>>>>

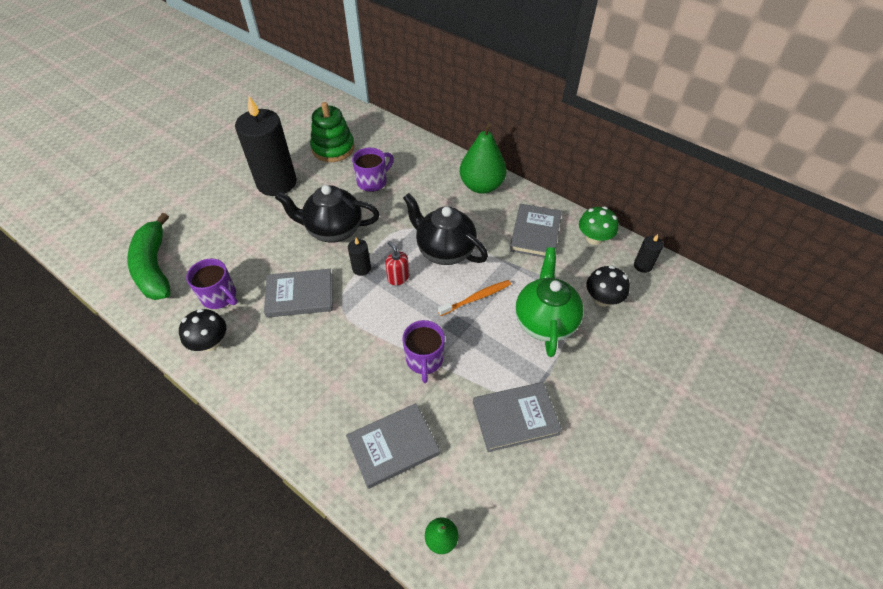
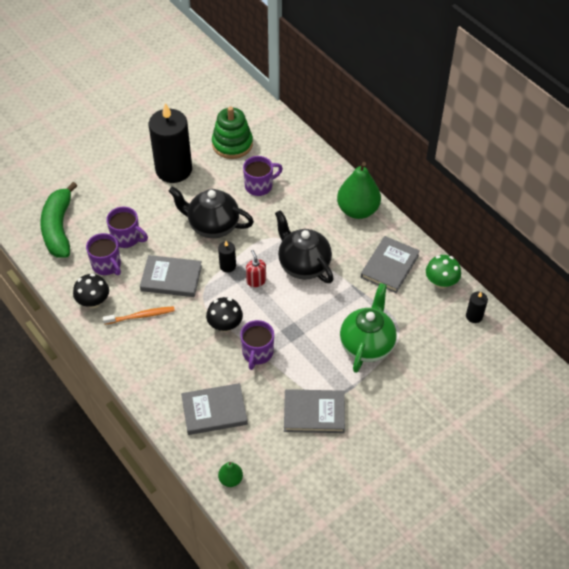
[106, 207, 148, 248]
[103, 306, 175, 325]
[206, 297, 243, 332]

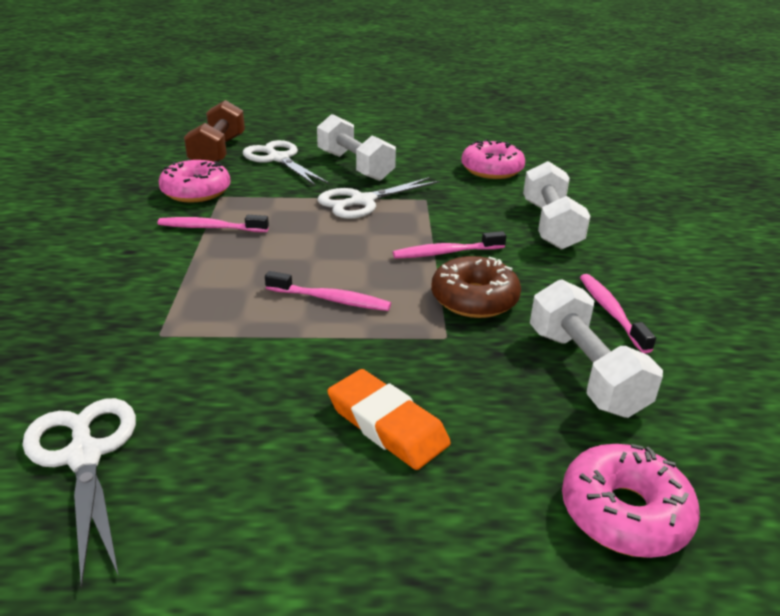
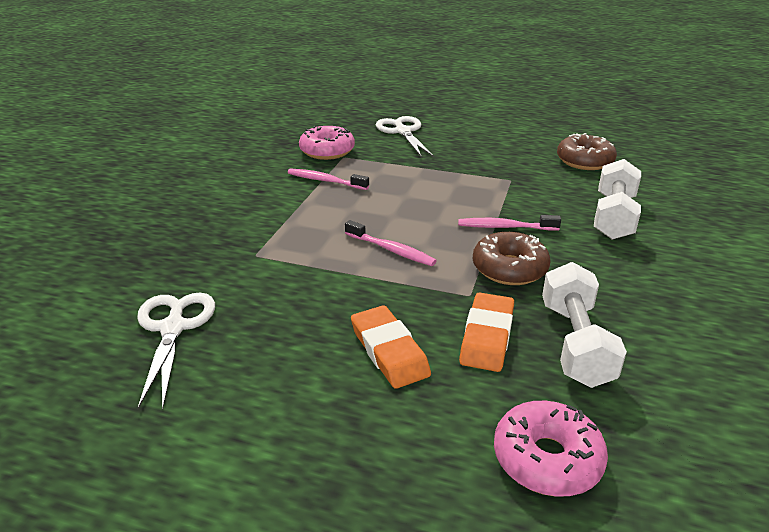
[184, 100, 245, 162] (first image)
[317, 114, 396, 181] (first image)
[317, 177, 440, 219] (first image)
[580, 274, 656, 353] (first image)
[459, 292, 514, 372]
[557, 133, 617, 170]

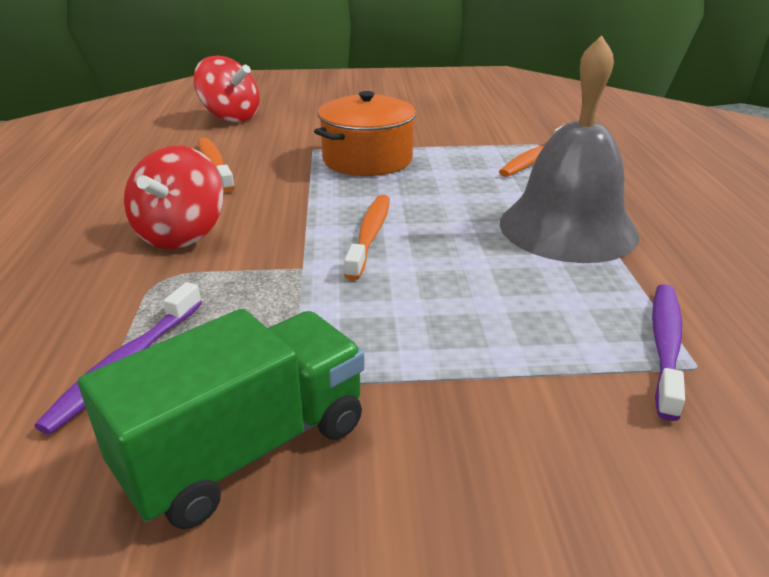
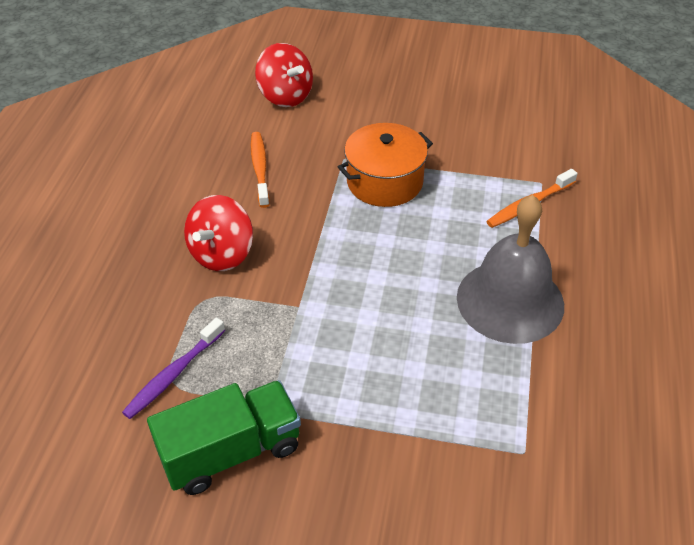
[344, 195, 390, 281] (first image)
[652, 284, 685, 421] (first image)

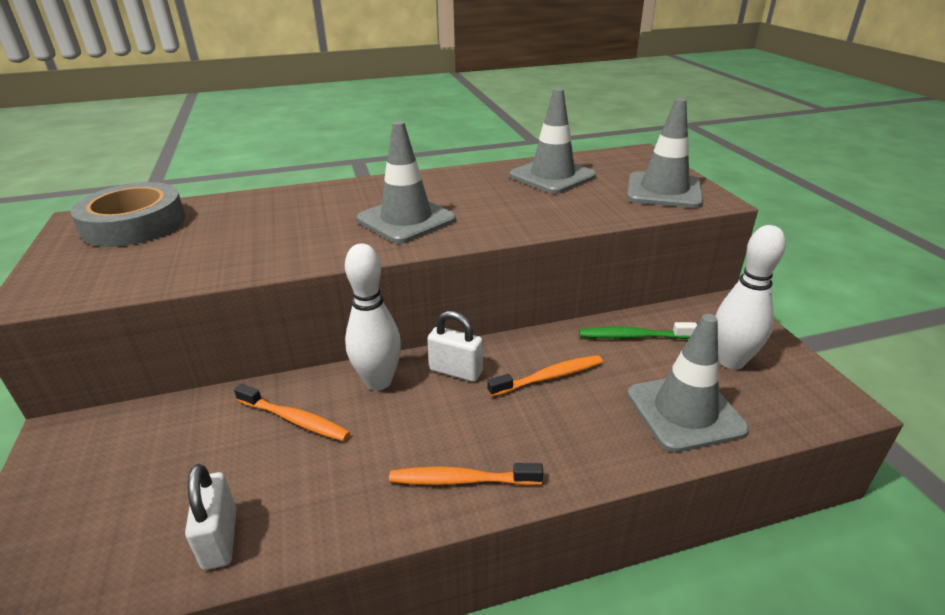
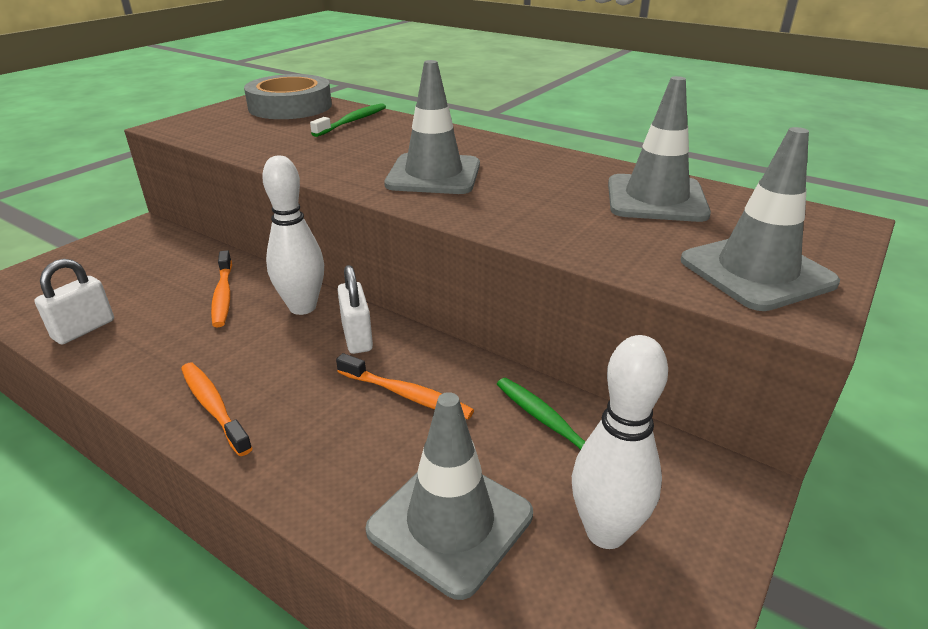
[310, 103, 386, 137]

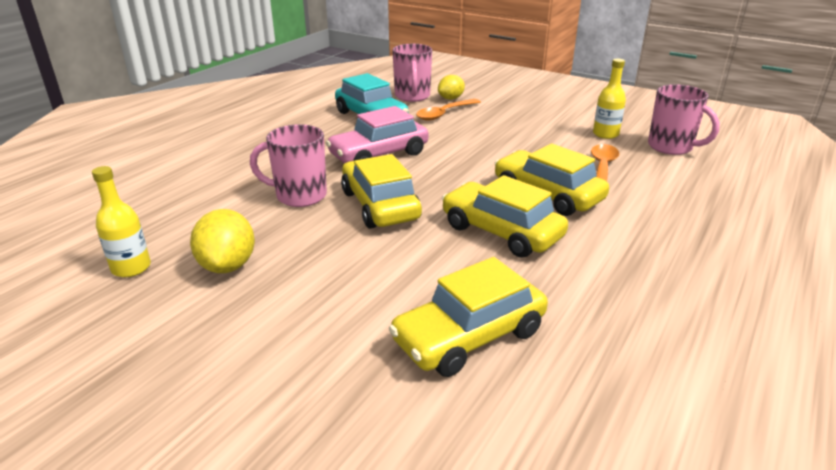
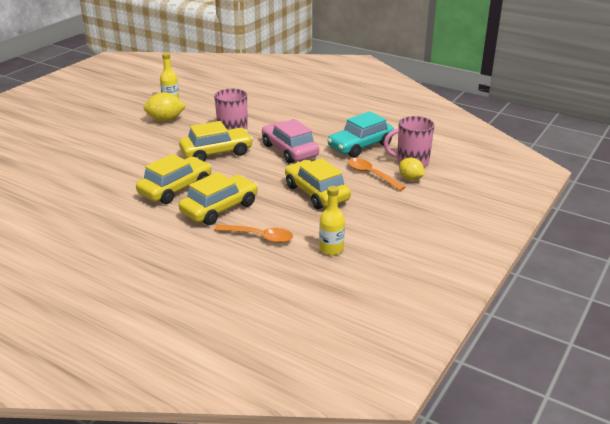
[648, 84, 720, 155] (first image)
[285, 158, 351, 209]

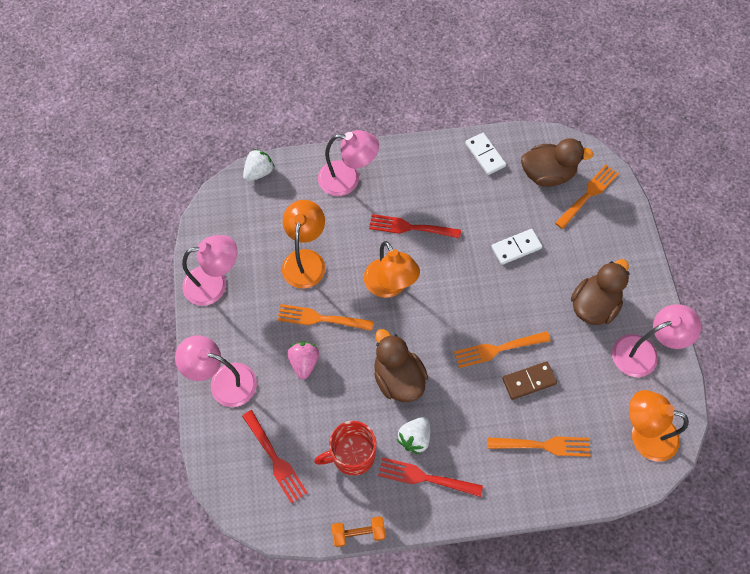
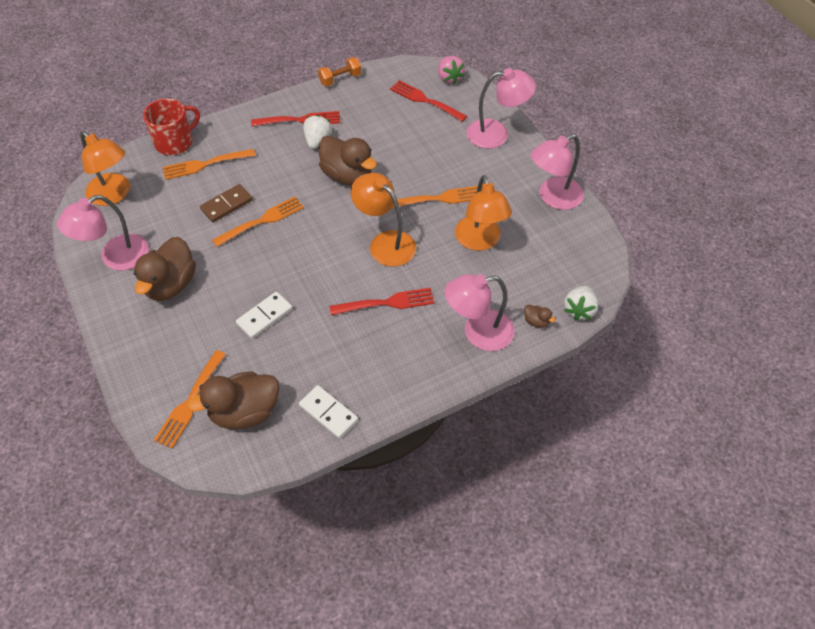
[524, 305, 556, 328]
[438, 56, 465, 85]
[143, 98, 200, 155]
[80, 130, 130, 206]

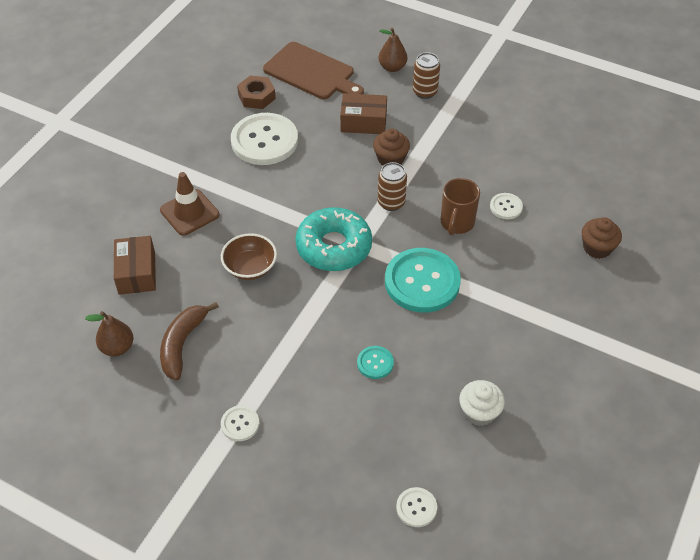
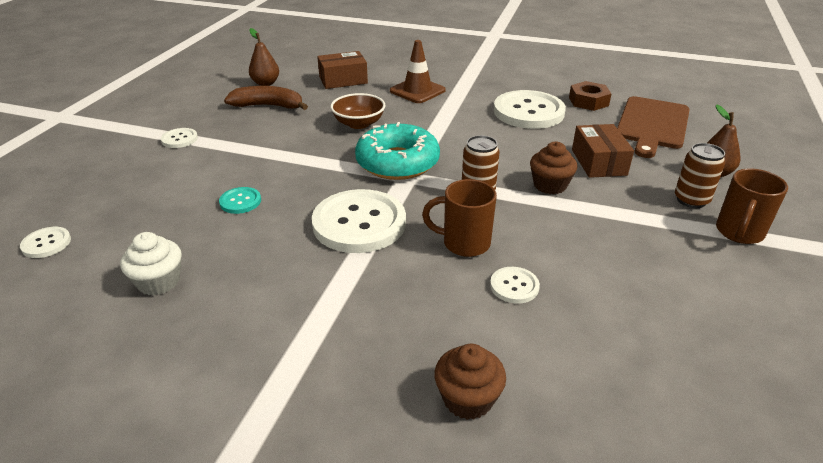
[716, 169, 788, 244]
[312, 189, 406, 253]

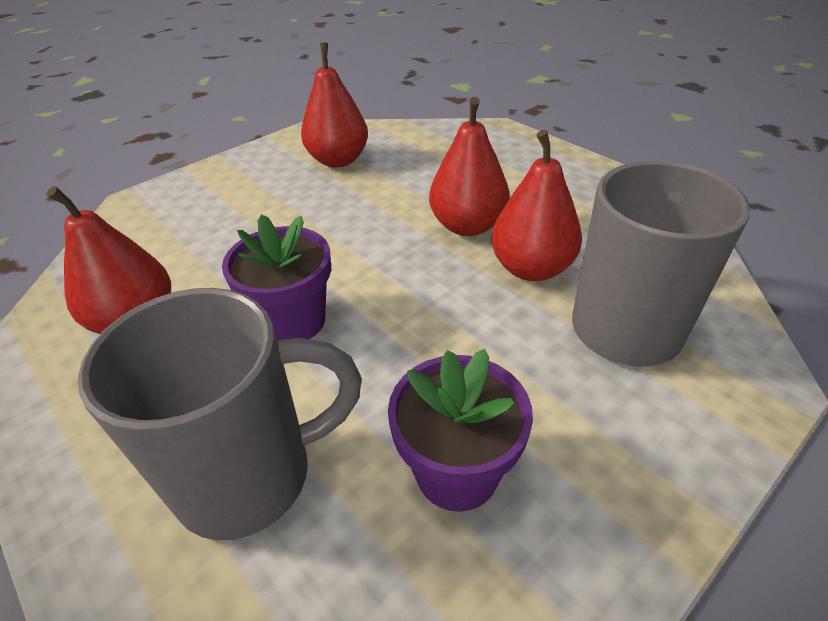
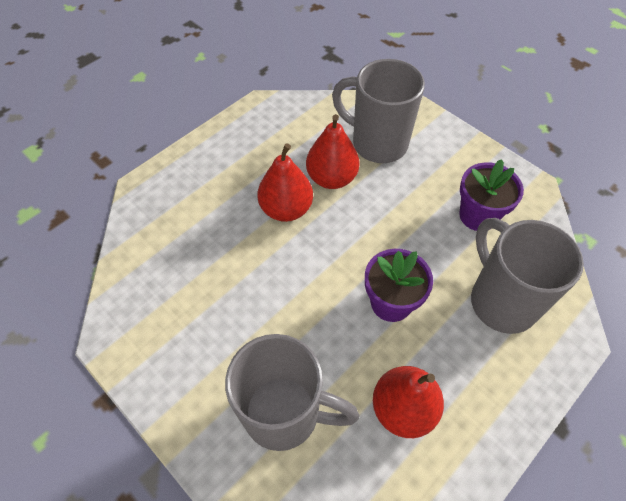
[301, 43, 368, 167] (first image)
[225, 334, 359, 451]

<<<<

EXERCISE PROMPT ▸ Count the lines in the listing where the string "first" appears, and give only the count.

TASK ANSWER ▸ 8